- Problem requirements
Copy out the lines of the records from the one holding "Millerby (235, 891)" through the one holding "buffet [1132, 1296]", including both of those lines, and keep every line the same as it appears.

Word and item position data

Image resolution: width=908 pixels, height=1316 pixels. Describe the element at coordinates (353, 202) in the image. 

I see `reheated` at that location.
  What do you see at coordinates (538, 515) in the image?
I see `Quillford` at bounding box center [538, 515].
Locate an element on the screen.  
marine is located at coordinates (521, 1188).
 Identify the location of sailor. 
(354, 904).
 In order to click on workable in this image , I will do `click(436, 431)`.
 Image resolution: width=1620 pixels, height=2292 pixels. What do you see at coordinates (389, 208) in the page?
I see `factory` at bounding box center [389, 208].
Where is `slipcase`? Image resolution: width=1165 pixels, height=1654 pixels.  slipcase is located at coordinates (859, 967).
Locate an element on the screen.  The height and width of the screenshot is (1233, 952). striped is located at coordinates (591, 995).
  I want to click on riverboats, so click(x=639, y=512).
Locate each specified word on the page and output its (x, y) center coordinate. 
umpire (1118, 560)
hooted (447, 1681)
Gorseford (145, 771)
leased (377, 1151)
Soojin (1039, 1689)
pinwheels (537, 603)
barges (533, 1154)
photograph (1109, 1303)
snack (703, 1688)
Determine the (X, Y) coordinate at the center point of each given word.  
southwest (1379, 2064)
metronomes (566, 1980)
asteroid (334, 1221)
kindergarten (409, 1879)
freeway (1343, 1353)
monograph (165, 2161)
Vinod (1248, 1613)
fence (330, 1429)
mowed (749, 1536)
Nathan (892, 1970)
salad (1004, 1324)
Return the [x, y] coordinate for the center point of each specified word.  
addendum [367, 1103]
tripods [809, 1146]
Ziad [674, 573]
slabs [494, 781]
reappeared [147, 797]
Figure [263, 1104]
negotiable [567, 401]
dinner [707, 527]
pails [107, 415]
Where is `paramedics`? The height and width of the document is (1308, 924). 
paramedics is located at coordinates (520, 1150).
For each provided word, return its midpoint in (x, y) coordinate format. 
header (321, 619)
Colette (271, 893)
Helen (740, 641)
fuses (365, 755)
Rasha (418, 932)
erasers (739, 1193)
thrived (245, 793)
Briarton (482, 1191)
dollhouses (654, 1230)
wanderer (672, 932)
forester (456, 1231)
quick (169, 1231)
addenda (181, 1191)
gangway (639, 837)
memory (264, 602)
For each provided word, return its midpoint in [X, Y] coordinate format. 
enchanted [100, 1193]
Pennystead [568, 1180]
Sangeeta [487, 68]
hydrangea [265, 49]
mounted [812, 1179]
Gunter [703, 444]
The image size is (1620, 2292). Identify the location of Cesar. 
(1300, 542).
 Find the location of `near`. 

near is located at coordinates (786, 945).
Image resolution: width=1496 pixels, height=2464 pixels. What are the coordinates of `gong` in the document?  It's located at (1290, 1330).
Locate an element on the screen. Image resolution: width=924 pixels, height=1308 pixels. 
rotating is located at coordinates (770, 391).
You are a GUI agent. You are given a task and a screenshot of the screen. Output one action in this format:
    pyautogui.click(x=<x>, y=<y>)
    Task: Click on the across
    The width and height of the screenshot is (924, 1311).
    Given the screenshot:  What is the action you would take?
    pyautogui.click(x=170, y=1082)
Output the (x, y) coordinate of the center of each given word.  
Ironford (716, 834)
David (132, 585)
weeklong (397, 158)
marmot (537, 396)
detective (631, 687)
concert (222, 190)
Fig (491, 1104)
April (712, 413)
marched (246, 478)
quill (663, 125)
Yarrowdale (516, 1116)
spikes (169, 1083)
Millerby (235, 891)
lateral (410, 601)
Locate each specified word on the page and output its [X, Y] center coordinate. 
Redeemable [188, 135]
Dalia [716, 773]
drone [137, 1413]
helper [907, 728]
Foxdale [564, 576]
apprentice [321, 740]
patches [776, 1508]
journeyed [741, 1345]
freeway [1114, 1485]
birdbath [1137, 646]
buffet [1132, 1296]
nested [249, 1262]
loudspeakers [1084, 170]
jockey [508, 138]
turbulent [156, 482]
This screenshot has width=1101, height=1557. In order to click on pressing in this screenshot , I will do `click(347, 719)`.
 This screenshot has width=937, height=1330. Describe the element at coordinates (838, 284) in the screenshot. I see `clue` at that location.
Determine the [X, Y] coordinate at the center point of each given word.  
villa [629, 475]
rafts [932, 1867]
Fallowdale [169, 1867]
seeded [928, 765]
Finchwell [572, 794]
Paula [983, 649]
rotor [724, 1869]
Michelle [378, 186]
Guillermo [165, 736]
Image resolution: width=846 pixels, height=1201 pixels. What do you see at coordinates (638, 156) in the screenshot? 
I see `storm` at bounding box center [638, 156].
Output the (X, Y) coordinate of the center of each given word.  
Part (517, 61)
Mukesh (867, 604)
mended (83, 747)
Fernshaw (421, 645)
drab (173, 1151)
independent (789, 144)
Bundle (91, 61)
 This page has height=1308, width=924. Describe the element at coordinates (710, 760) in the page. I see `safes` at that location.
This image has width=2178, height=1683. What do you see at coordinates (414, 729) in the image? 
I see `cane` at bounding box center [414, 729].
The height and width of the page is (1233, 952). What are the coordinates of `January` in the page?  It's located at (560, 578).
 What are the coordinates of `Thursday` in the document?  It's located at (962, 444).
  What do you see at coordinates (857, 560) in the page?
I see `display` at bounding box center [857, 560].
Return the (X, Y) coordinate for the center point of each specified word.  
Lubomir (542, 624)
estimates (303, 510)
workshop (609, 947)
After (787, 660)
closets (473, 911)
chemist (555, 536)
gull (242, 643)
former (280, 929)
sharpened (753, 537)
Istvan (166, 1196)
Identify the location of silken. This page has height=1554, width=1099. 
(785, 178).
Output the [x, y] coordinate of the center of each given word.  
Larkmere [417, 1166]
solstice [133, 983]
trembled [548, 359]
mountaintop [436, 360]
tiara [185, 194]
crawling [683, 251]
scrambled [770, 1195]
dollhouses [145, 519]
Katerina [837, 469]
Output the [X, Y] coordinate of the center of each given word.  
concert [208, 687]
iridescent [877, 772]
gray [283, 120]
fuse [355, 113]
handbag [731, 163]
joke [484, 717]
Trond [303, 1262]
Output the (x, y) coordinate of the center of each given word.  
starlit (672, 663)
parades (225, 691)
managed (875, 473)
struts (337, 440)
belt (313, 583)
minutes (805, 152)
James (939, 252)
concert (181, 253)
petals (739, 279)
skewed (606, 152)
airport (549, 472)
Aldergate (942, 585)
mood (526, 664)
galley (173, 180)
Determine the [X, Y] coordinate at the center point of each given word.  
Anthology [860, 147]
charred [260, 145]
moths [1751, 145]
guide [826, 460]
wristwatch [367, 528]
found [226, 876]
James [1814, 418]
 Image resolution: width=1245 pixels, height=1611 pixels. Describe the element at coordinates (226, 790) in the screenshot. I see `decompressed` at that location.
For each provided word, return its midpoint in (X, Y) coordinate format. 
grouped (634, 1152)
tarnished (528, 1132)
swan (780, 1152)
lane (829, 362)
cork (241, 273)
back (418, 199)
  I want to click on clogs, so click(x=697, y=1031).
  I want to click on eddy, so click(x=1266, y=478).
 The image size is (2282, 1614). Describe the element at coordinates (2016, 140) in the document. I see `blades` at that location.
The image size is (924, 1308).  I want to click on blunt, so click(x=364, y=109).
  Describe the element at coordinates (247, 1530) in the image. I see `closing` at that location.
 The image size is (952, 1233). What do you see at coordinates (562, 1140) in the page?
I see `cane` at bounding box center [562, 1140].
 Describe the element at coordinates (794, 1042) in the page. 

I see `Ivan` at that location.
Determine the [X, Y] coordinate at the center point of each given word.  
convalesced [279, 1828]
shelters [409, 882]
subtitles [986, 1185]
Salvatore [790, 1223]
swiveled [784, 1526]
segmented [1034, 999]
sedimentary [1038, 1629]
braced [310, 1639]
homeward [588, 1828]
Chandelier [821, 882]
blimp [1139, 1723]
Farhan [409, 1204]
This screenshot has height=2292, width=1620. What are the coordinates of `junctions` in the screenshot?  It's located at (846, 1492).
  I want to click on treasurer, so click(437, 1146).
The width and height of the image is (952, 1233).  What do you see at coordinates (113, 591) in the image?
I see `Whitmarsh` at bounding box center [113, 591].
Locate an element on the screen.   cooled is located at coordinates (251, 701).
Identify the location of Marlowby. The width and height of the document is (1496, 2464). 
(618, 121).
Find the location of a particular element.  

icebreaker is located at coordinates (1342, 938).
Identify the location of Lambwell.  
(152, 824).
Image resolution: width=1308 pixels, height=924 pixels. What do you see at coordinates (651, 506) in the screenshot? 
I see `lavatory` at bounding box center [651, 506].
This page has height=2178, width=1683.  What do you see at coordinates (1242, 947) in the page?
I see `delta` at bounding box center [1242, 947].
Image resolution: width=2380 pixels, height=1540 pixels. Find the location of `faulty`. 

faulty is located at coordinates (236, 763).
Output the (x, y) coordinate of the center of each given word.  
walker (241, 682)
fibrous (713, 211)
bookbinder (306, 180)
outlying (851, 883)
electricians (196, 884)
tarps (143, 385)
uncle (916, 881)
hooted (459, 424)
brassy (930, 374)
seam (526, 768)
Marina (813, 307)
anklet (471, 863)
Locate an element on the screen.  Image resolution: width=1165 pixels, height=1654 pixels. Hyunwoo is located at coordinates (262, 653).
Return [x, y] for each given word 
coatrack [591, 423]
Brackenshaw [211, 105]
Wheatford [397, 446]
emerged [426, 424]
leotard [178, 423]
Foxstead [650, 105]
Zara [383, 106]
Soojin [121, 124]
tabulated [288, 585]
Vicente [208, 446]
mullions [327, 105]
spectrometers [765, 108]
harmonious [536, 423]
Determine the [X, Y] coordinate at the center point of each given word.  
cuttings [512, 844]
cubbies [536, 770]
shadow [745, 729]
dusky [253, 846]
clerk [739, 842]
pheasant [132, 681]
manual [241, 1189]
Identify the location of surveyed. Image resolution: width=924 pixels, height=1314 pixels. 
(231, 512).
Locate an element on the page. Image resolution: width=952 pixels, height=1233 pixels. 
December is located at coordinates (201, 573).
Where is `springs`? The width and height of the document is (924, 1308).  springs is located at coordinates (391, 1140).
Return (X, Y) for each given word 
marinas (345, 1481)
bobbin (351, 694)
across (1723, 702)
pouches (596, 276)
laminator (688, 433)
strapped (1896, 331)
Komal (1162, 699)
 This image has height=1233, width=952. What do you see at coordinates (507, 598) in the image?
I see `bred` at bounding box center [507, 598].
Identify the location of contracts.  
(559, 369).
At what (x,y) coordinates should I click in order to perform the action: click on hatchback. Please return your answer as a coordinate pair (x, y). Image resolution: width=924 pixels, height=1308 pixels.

- Solution
Millerby (235, 891)
lateral (410, 601)
Locate each specified word on the page and output its [X, Y] center coordinate. 
Redeemable [188, 135]
Dalia [716, 773]
drone [137, 1413]
helper [907, 728]
Foxdale [564, 576]
apprentice [321, 740]
patches [776, 1508]
journeyed [741, 1345]
freeway [1114, 1485]
birdbath [1137, 646]
buffet [1132, 1296]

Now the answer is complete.